Aim of the exercise
Select every line in the listing below that contains the string "bass", matching case exactly.

Stored data entries
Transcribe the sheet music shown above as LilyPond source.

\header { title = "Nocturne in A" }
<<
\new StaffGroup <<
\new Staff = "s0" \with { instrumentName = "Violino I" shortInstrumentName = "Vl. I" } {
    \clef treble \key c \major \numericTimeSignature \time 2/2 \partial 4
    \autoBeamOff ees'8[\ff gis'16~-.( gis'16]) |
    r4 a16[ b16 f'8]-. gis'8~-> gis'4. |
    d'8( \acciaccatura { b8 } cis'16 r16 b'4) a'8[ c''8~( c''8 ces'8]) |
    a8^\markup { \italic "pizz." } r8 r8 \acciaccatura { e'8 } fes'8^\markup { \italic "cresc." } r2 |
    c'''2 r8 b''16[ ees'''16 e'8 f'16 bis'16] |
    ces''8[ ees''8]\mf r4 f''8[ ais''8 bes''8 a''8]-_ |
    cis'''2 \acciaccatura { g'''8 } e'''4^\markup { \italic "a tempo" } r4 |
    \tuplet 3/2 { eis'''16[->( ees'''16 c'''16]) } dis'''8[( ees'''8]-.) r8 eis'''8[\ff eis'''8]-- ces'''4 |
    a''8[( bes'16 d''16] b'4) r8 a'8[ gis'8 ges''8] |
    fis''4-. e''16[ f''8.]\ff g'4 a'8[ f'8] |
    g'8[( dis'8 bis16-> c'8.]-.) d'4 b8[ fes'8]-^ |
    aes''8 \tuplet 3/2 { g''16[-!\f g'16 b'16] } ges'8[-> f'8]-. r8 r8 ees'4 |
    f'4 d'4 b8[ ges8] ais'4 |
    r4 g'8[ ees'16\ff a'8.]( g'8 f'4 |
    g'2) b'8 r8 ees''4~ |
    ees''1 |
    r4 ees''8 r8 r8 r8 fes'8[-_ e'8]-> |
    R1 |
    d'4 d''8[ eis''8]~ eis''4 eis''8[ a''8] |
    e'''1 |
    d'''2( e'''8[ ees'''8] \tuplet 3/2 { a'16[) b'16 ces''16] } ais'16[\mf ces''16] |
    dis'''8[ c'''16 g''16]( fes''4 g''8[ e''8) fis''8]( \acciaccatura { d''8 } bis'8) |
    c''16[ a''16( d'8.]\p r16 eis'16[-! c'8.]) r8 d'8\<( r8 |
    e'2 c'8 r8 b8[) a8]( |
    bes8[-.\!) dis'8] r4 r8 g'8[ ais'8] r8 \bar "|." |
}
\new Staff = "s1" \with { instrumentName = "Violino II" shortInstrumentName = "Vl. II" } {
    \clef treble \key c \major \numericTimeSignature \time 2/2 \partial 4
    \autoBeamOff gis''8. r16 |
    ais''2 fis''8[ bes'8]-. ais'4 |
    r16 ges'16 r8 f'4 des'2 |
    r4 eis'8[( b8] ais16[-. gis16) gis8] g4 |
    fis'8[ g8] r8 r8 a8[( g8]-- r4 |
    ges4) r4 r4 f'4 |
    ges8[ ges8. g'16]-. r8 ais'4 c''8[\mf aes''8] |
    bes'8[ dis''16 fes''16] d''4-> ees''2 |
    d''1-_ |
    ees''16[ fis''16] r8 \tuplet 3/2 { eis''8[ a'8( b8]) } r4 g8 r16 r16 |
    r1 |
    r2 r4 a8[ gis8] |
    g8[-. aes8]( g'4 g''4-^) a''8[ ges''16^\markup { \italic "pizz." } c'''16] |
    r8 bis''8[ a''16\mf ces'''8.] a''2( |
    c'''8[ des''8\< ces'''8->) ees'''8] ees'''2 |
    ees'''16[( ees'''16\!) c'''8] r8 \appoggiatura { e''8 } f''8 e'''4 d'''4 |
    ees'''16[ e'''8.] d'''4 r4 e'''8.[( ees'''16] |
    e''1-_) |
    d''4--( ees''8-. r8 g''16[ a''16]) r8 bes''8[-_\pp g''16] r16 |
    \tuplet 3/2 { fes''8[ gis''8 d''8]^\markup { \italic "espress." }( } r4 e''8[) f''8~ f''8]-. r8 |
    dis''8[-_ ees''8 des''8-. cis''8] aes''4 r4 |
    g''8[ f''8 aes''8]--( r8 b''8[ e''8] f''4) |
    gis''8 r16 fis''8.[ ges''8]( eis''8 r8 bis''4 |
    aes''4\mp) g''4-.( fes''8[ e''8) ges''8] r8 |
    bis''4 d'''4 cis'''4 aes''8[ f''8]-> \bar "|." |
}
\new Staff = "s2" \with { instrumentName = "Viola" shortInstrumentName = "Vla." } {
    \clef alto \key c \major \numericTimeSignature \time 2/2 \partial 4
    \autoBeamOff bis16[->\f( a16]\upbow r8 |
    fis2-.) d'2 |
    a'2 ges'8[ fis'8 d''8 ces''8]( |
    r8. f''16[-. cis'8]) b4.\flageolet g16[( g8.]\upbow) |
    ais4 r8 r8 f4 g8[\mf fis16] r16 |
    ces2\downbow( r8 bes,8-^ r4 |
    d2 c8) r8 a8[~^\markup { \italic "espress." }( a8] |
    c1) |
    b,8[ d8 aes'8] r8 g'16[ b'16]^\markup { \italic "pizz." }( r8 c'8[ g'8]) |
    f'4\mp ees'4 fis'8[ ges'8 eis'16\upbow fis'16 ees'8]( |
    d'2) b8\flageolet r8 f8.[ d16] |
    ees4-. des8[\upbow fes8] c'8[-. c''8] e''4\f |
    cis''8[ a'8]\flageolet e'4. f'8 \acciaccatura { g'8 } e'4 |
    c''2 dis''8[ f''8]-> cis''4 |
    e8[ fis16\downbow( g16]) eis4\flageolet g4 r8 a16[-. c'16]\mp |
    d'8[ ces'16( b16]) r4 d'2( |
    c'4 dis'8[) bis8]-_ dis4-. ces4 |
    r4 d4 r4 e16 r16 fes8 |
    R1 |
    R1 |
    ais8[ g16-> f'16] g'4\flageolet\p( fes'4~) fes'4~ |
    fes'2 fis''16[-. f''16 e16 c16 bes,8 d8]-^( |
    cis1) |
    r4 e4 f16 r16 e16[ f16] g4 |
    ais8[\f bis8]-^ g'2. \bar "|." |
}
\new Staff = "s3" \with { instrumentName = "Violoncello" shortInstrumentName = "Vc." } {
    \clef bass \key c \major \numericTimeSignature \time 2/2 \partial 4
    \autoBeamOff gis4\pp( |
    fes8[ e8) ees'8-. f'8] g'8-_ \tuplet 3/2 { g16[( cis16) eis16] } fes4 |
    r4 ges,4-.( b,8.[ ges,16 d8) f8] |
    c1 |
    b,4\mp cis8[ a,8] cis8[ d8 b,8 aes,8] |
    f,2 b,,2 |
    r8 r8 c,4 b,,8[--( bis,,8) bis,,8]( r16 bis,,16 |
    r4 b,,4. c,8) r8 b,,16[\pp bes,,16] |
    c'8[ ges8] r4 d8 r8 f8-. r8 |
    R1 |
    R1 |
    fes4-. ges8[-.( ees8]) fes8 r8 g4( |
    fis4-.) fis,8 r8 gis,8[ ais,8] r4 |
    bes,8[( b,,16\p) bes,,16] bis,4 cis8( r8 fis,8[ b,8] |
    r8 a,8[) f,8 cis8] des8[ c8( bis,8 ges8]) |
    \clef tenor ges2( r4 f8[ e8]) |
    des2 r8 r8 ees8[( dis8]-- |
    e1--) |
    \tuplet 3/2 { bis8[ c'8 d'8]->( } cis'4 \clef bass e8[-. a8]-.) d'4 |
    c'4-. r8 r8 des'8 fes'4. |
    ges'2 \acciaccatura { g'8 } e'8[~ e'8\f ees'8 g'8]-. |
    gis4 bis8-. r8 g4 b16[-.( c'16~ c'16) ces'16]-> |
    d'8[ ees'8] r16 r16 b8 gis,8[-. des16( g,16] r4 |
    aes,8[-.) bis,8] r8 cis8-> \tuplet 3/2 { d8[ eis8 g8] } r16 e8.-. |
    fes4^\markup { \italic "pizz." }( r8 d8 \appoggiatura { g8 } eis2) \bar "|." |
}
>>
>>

Correct response
    \clef bass \key c \major \numericTimeSignature \time 2/2 \partial 4
    \tuplet 3/2 { bis8[ c'8 d'8]->( } cis'4 \clef bass e8[-. a8]-.) d'4 |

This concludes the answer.